=== Section Start ===

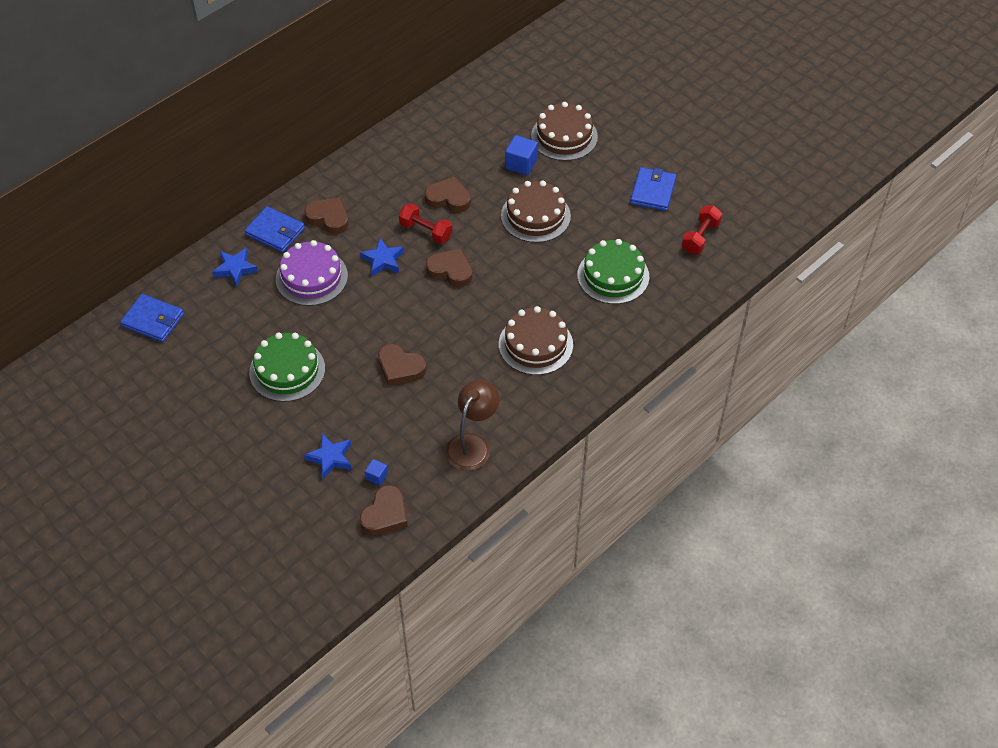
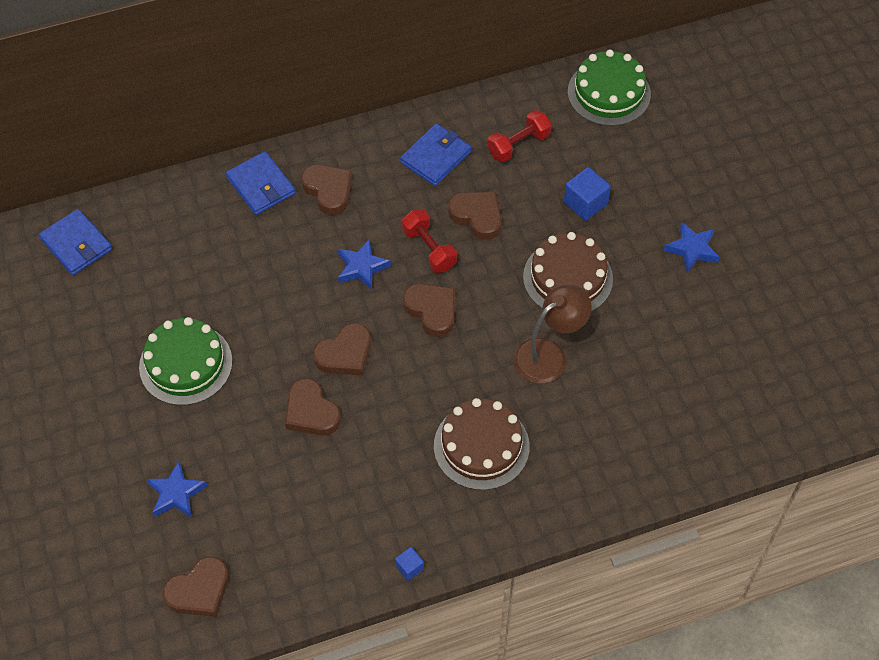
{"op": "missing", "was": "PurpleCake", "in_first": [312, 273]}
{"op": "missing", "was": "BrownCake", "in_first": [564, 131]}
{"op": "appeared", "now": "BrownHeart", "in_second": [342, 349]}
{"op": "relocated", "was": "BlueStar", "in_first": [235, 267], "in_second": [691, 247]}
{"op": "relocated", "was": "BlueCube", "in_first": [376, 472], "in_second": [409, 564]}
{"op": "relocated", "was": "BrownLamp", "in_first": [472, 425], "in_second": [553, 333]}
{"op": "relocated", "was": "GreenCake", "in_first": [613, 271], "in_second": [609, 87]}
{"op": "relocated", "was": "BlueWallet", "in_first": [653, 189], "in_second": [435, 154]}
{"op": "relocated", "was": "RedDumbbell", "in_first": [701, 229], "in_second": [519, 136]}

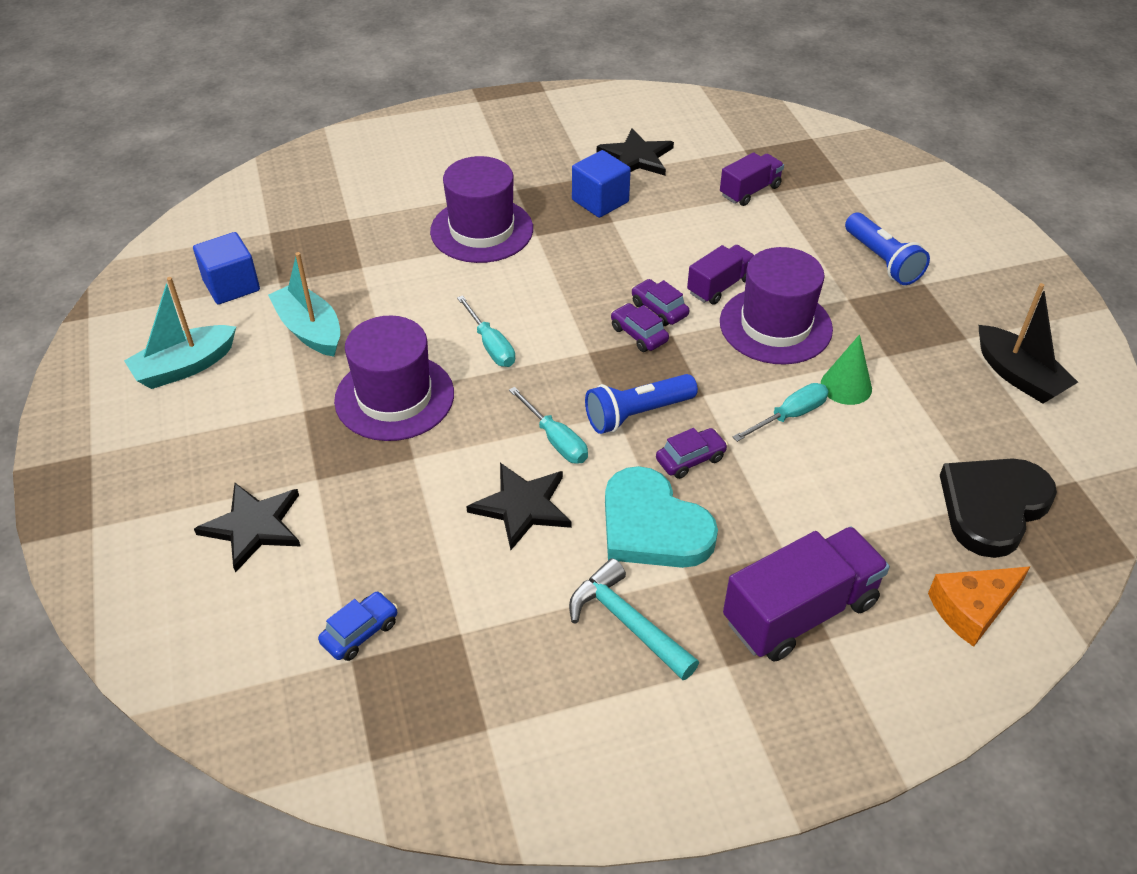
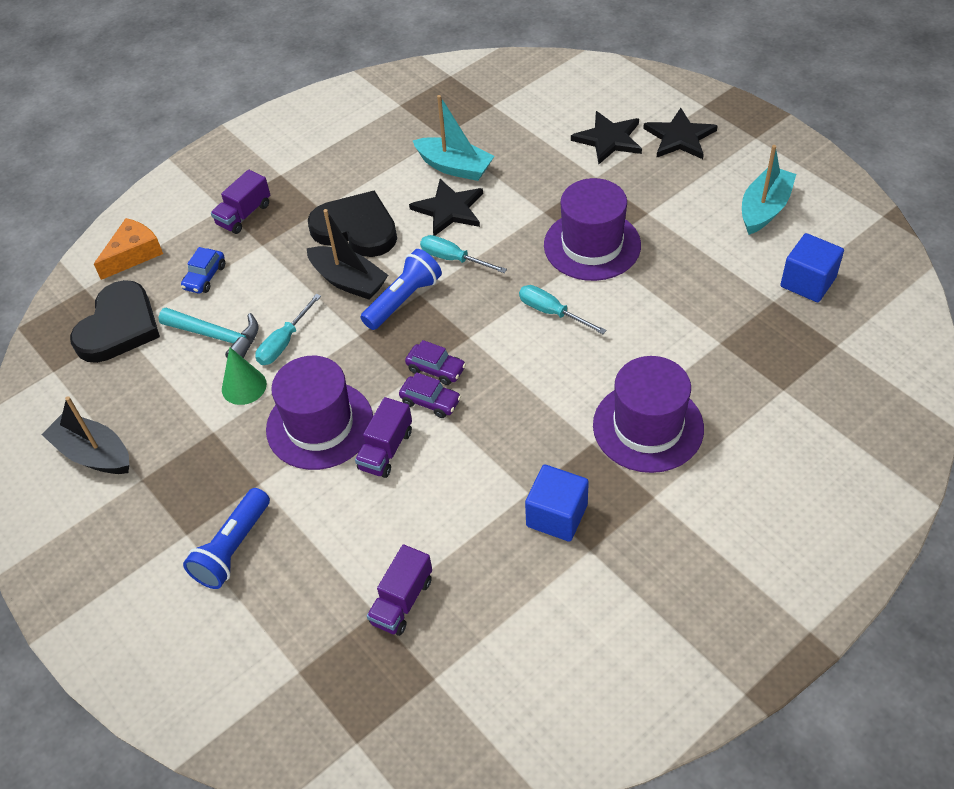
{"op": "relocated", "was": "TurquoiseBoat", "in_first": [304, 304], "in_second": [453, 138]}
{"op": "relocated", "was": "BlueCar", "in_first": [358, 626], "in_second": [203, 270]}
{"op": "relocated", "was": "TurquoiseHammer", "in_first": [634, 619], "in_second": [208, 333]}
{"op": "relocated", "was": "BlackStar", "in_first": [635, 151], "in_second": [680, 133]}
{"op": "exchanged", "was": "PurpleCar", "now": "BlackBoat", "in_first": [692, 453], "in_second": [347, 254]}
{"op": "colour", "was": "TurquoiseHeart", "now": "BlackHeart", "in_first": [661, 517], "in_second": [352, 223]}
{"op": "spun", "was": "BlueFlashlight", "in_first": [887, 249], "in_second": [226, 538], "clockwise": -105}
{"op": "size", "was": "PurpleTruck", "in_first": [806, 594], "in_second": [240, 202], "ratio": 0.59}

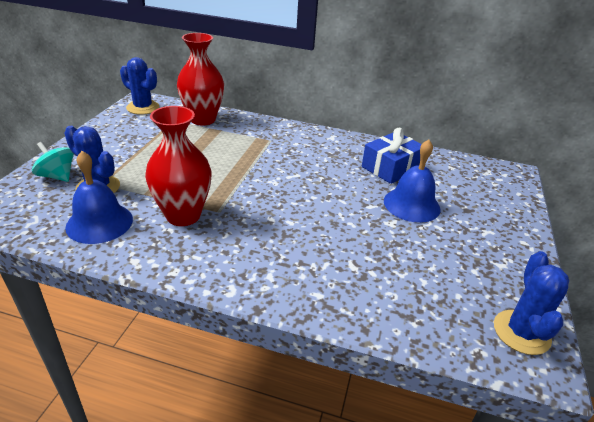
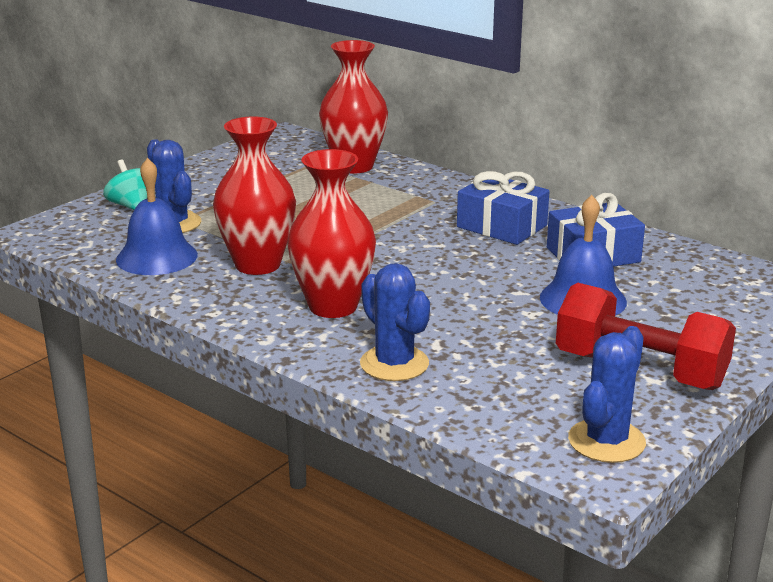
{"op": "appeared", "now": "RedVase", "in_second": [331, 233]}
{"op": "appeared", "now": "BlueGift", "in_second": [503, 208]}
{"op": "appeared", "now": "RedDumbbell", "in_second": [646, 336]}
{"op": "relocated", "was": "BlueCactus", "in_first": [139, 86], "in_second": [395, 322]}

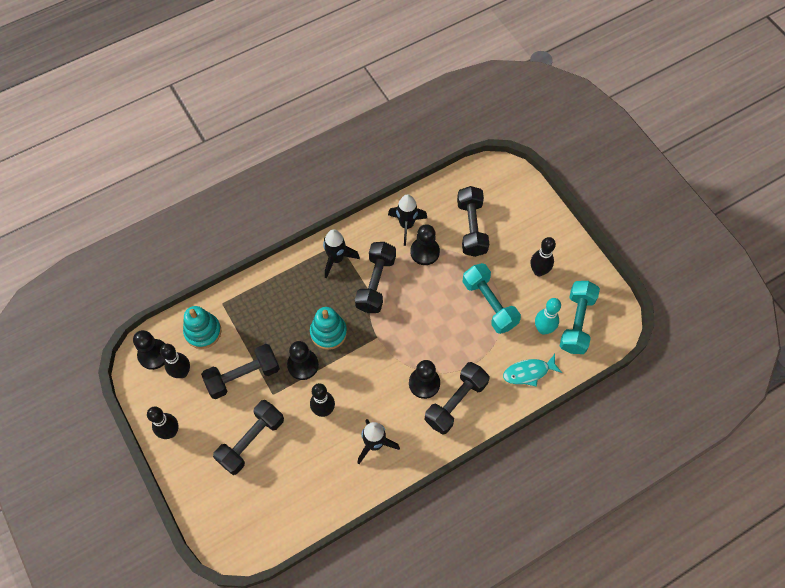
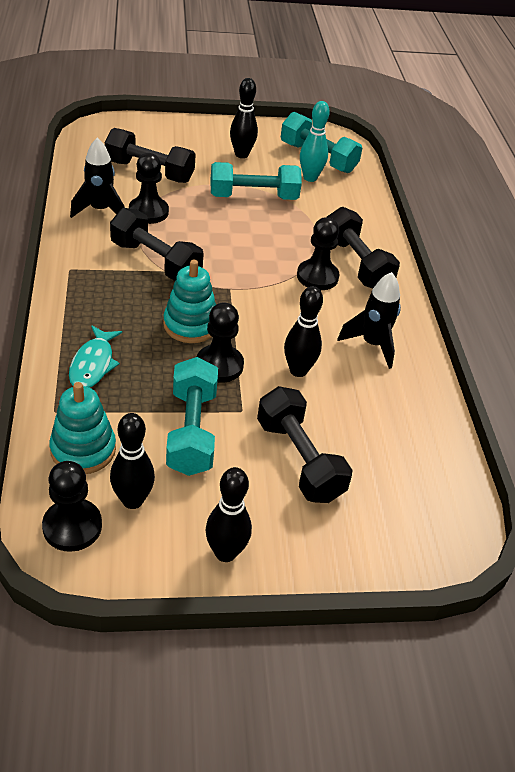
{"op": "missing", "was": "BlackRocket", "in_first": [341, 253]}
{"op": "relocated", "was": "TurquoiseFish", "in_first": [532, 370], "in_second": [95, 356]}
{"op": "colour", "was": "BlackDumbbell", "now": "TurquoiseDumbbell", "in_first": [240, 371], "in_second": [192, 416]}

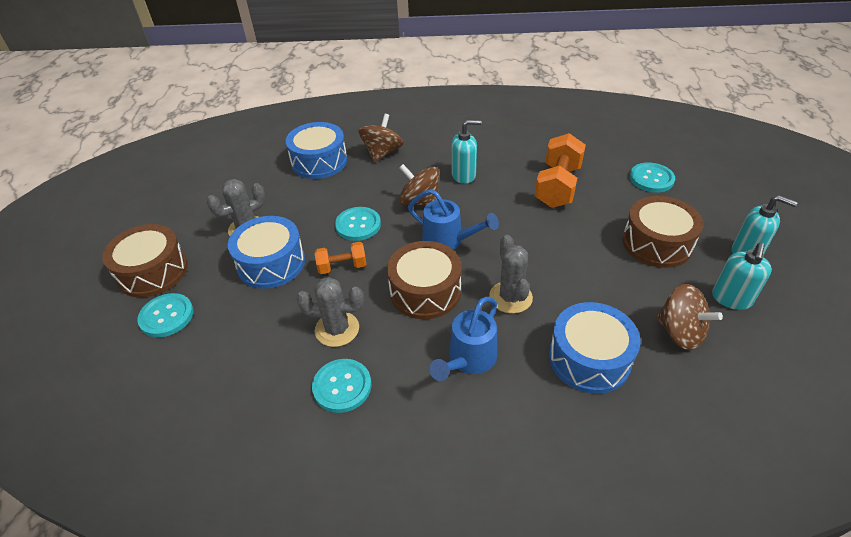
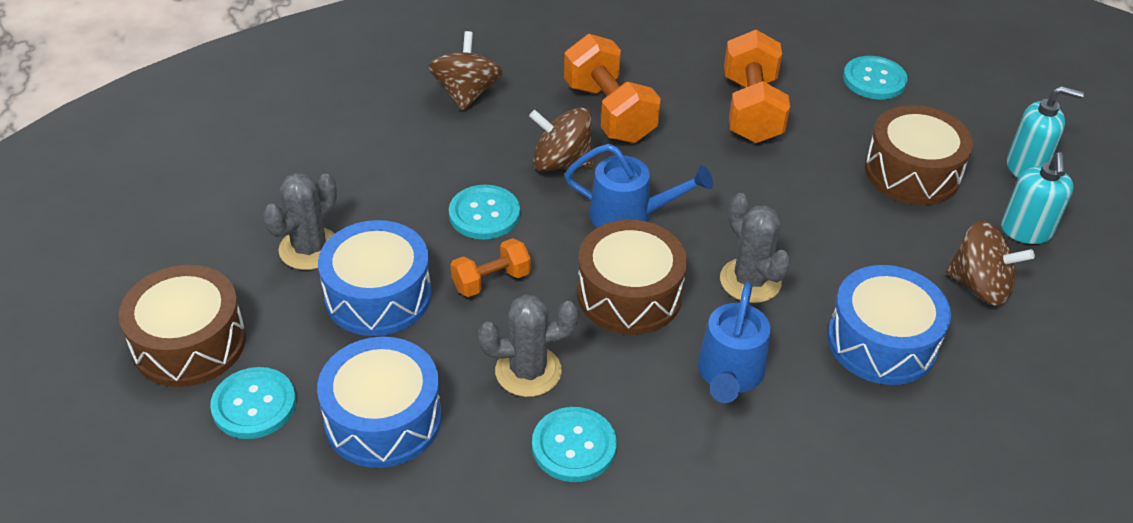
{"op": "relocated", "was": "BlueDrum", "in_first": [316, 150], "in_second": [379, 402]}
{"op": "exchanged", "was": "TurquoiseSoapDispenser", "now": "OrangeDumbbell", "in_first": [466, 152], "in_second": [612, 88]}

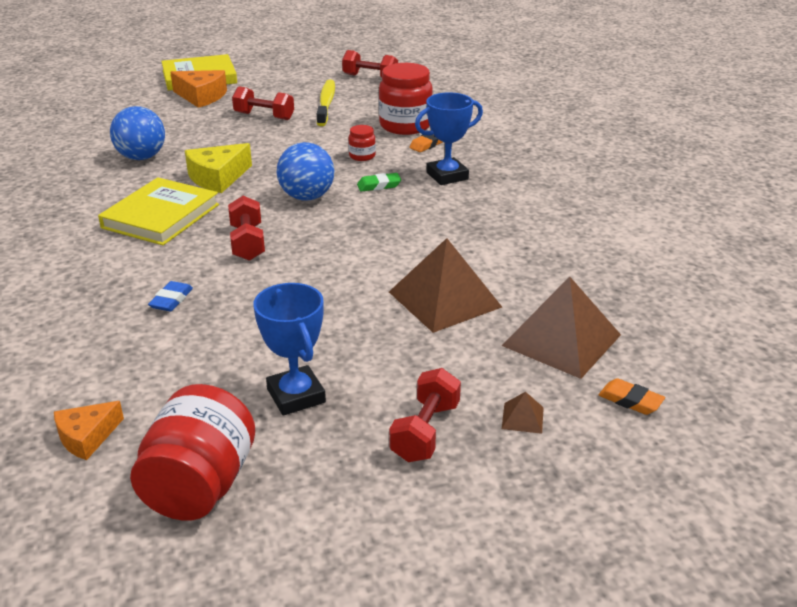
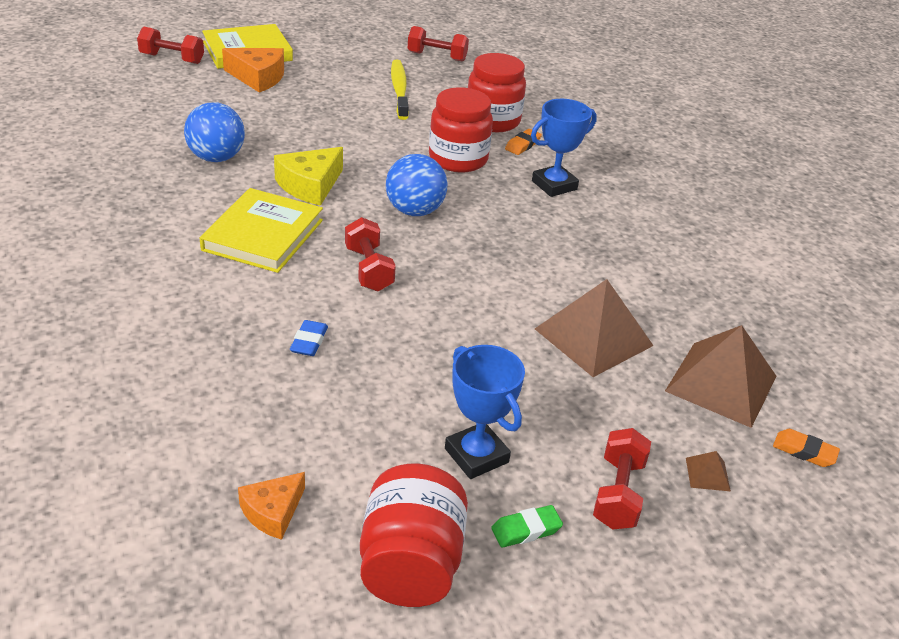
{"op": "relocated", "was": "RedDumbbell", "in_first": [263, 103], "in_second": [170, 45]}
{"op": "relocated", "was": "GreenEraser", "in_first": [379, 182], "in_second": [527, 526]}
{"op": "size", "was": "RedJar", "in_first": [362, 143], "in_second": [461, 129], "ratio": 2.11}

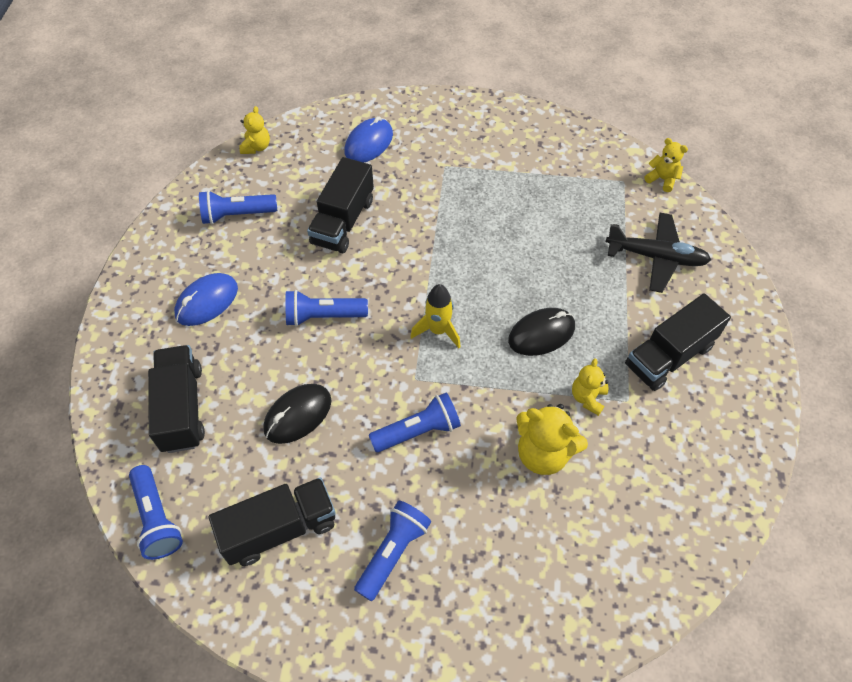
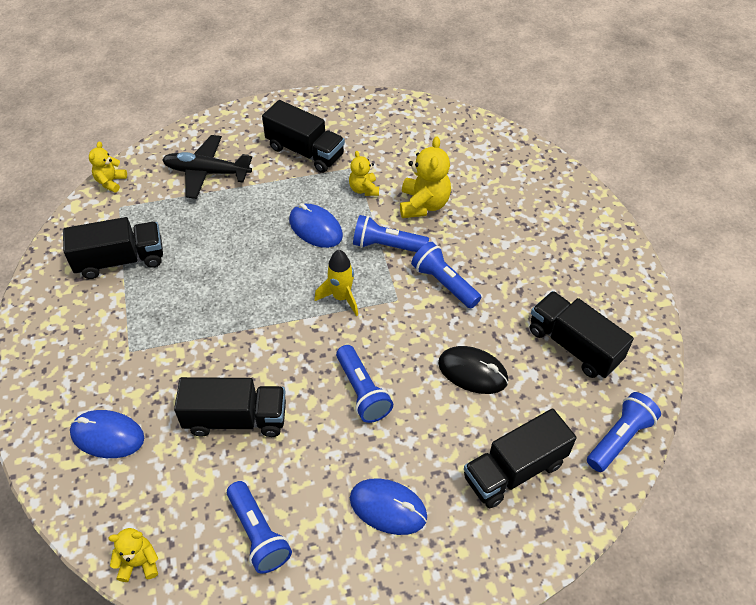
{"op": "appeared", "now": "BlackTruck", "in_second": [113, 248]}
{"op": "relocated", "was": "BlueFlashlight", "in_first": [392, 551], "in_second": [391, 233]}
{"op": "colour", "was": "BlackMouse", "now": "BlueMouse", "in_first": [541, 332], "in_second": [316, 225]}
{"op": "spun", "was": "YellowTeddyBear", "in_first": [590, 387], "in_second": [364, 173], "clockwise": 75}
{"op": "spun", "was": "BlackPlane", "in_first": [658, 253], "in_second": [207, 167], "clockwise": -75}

=== Section End ===

### WORK INSTRUCTIONS:
Return the lines of the data above in full and exactly, with no pictures.

### YOUR SOLUTION:
{"op": "missing", "was": "PurpleCake", "in_first": [312, 273]}
{"op": "missing", "was": "BrownCake", "in_first": [564, 131]}
{"op": "appeared", "now": "BrownHeart", "in_second": [342, 349]}
{"op": "relocated", "was": "BlueStar", "in_first": [235, 267], "in_second": [691, 247]}
{"op": "relocated", "was": "BlueCube", "in_first": [376, 472], "in_second": [409, 564]}
{"op": "relocated", "was": "BrownLamp", "in_first": [472, 425], "in_second": [553, 333]}
{"op": "relocated", "was": "GreenCake", "in_first": [613, 271], "in_second": [609, 87]}
{"op": "relocated", "was": "BlueWallet", "in_first": [653, 189], "in_second": [435, 154]}
{"op": "relocated", "was": "RedDumbbell", "in_first": [701, 229], "in_second": [519, 136]}

{"op": "relocated", "was": "TurquoiseBoat", "in_first": [304, 304], "in_second": [453, 138]}
{"op": "relocated", "was": "BlueCar", "in_first": [358, 626], "in_second": [203, 270]}
{"op": "relocated", "was": "TurquoiseHammer", "in_first": [634, 619], "in_second": [208, 333]}
{"op": "relocated", "was": "BlackStar", "in_first": [635, 151], "in_second": [680, 133]}
{"op": "exchanged", "was": "PurpleCar", "now": "BlackBoat", "in_first": [692, 453], "in_second": [347, 254]}
{"op": "colour", "was": "TurquoiseHeart", "now": "BlackHeart", "in_first": [661, 517], "in_second": [352, 223]}
{"op": "spun", "was": "BlueFlashlight", "in_first": [887, 249], "in_second": [226, 538], "clockwise": -105}
{"op": "size", "was": "PurpleTruck", "in_first": [806, 594], "in_second": [240, 202], "ratio": 0.59}

{"op": "appeared", "now": "RedVase", "in_second": [331, 233]}
{"op": "appeared", "now": "BlueGift", "in_second": [503, 208]}
{"op": "appeared", "now": "RedDumbbell", "in_second": [646, 336]}
{"op": "relocated", "was": "BlueCactus", "in_first": [139, 86], "in_second": [395, 322]}

{"op": "missing", "was": "BlackRocket", "in_first": [341, 253]}
{"op": "relocated", "was": "TurquoiseFish", "in_first": [532, 370], "in_second": [95, 356]}
{"op": "colour", "was": "BlackDumbbell", "now": "TurquoiseDumbbell", "in_first": [240, 371], "in_second": [192, 416]}

{"op": "relocated", "was": "BlueDrum", "in_first": [316, 150], "in_second": [379, 402]}
{"op": "exchanged", "was": "TurquoiseSoapDispenser", "now": "OrangeDumbbell", "in_first": [466, 152], "in_second": [612, 88]}

{"op": "relocated", "was": "RedDumbbell", "in_first": [263, 103], "in_second": [170, 45]}
{"op": "relocated", "was": "GreenEraser", "in_first": [379, 182], "in_second": [527, 526]}
{"op": "size", "was": "RedJar", "in_first": [362, 143], "in_second": [461, 129], "ratio": 2.11}

{"op": "appeared", "now": "BlackTruck", "in_second": [113, 248]}
{"op": "relocated", "was": "BlueFlashlight", "in_first": [392, 551], "in_second": [391, 233]}
{"op": "colour", "was": "BlackMouse", "now": "BlueMouse", "in_first": [541, 332], "in_second": [316, 225]}
{"op": "spun", "was": "YellowTeddyBear", "in_first": [590, 387], "in_second": [364, 173], "clockwise": 75}
{"op": "spun", "was": "BlackPlane", "in_first": [658, 253], "in_second": [207, 167], "clockwise": -75}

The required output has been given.